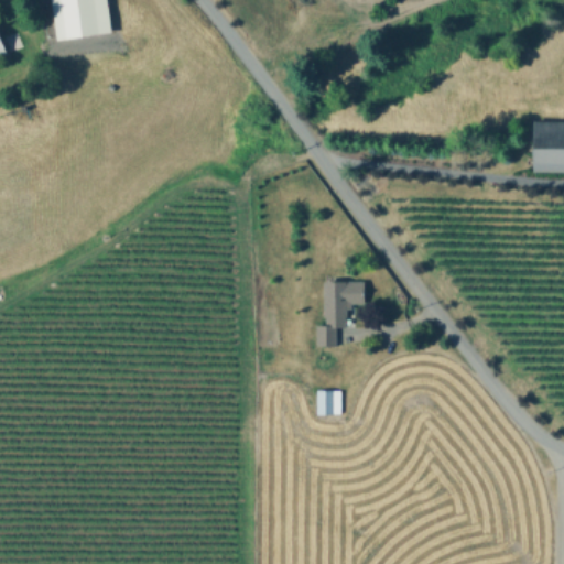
[(50,0),(105,0),(110,30),(56,39),(50,0)]
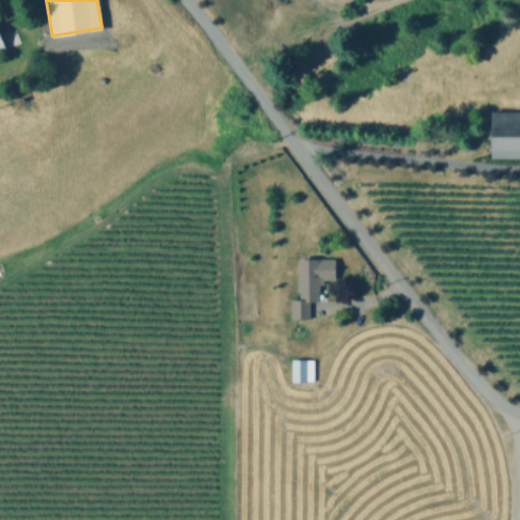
[(488,111),(519,111),(519,157),(485,156),(488,111)]
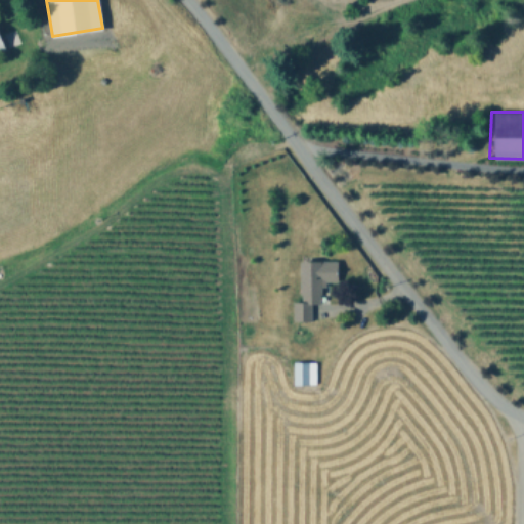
[(338,261),(338,279),(319,279),(319,293),(302,293),(302,261),(338,261)]
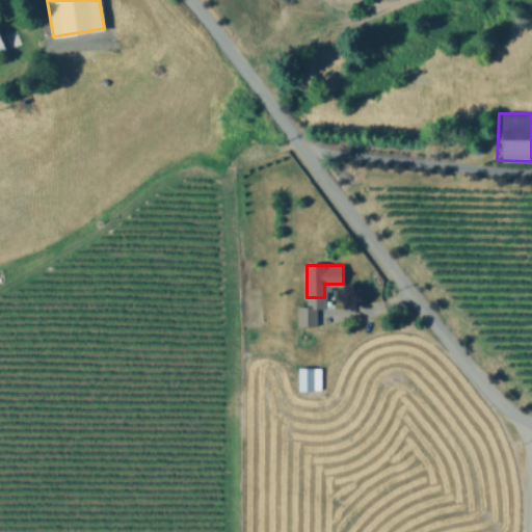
[(317,308),(317,324),(301,324),(301,308),(317,308)]
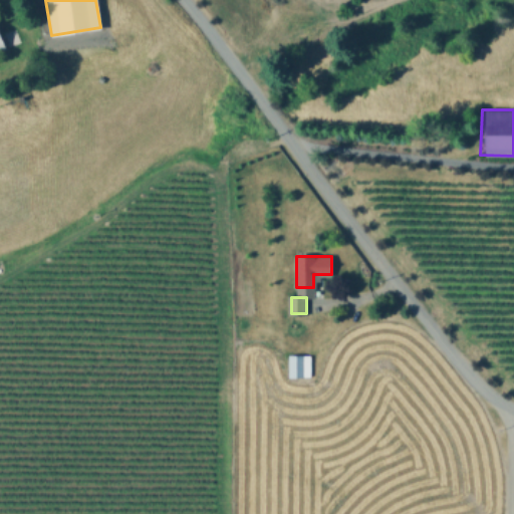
[(310,356),(310,375),(290,375),(290,356),(310,356)]
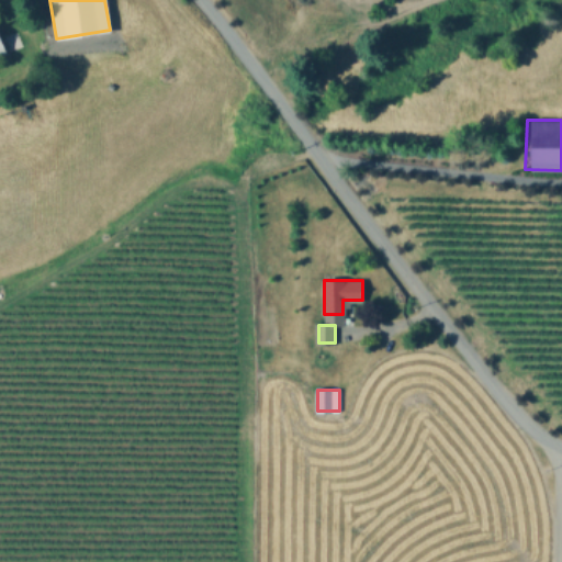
All buildings are outlined.
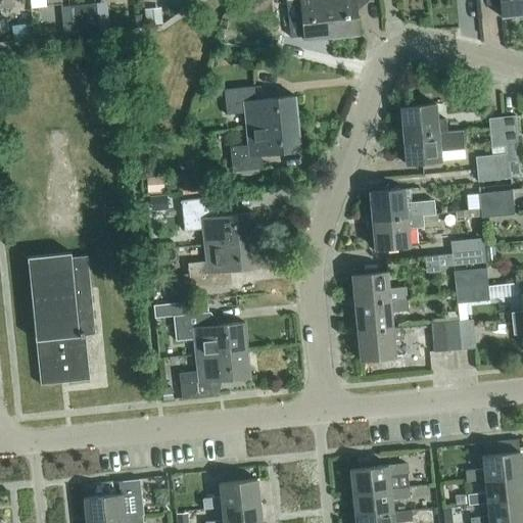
[(331,37),(327,0),(285,0),(286,1),(297,0),(299,0),(303,40),(331,37)]
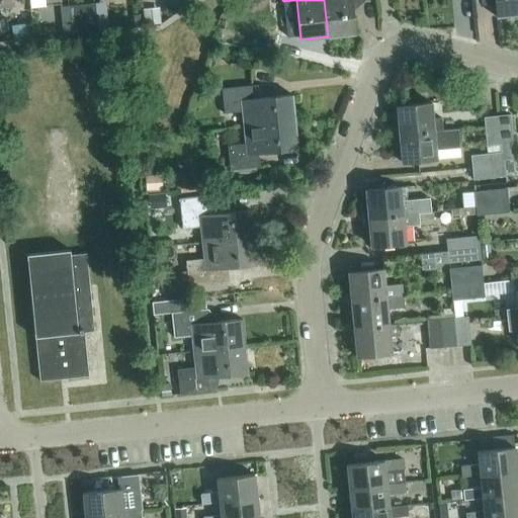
[(324,0),(328,36),(355,33),(351,0),(324,0)]
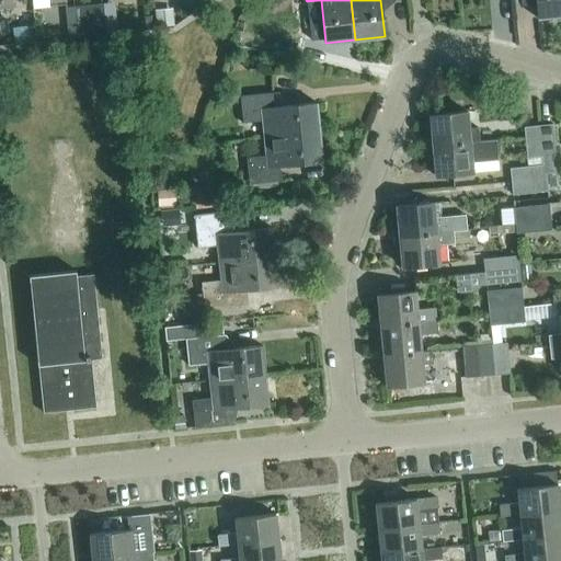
[(560,15),(560,0),(536,0),(538,19),(560,15)]
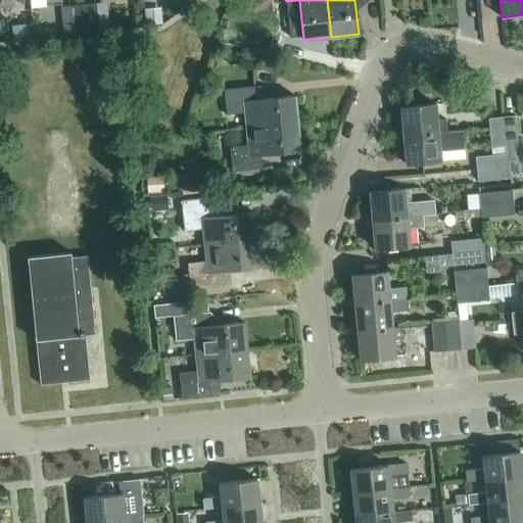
[(98,25),(96,5),(96,3),(82,4),(85,34),(99,33),(98,25)]
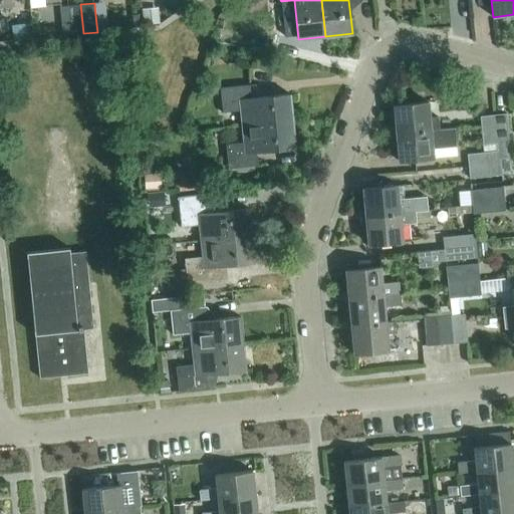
[(83,33),(80,4),(67,5),(70,34),(83,33)]
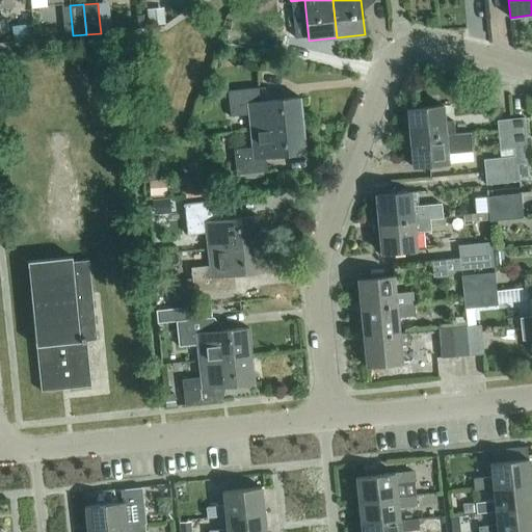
[(147,26),(164,24),(162,8),(145,10),(147,26)]
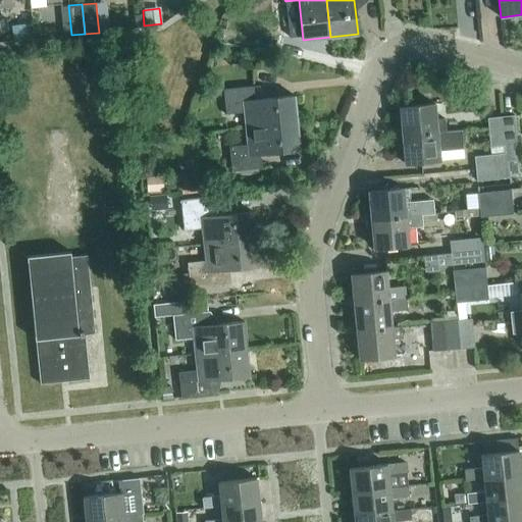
[(253,86),(223,89),(225,113),(245,111),(246,127),(298,122),(295,95),(255,99),(253,86)]
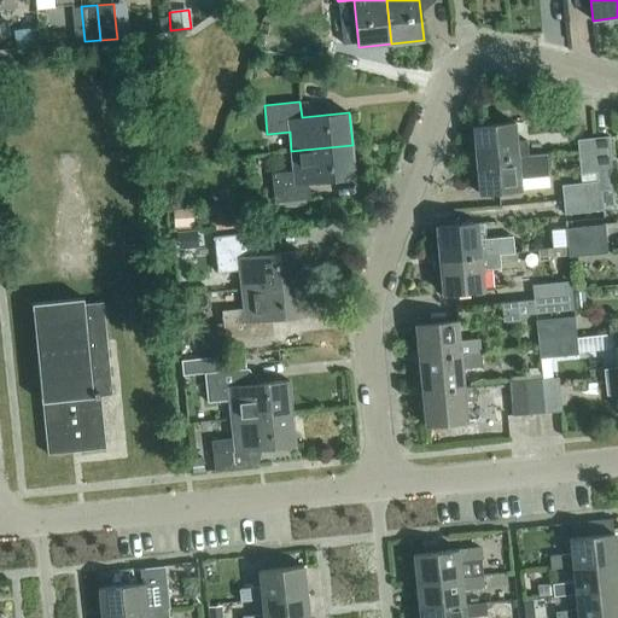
[(473,126),(476,159),(528,155),(526,140),(516,141),(514,122),(473,126)]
════════
■ **Task description**
Pictures are not part of the copy; retype all the other material exactly.

■ **Solution below**
[(50,0),(105,0),(110,30),(56,39),(50,0)]
[(488,111),(519,111),(519,157),(485,156),(488,111)]
[(338,261),(338,279),(319,279),(319,293),(302,293),(302,261),(338,261)]
[(317,308),(317,324),(301,324),(301,308),(317,308)]
[(310,356),(310,375),(290,375),(290,356),(310,356)]
All buildings are outlined.
[(331,37),(327,0),(285,0),(286,1),(297,0),(299,0),(303,40),(331,37)]
[(324,0),(328,36),(355,33),(351,0),(324,0)]
[(560,15),(560,0),(536,0),(538,19),(560,15)]
[(98,25),(96,5),(96,3),(82,4),(85,34),(99,33),(98,25)]
[(83,33),(80,4),(67,5),(70,34),(83,33)]
[(147,26),(164,24),(162,8),(145,10),(147,26)]
[(253,86),(223,89),(225,113),(245,111),(246,127),(298,122),(295,95),(255,99),(253,86)]
[(473,126),(476,159),(528,155),(526,140),(516,141),(514,122),(473,126)]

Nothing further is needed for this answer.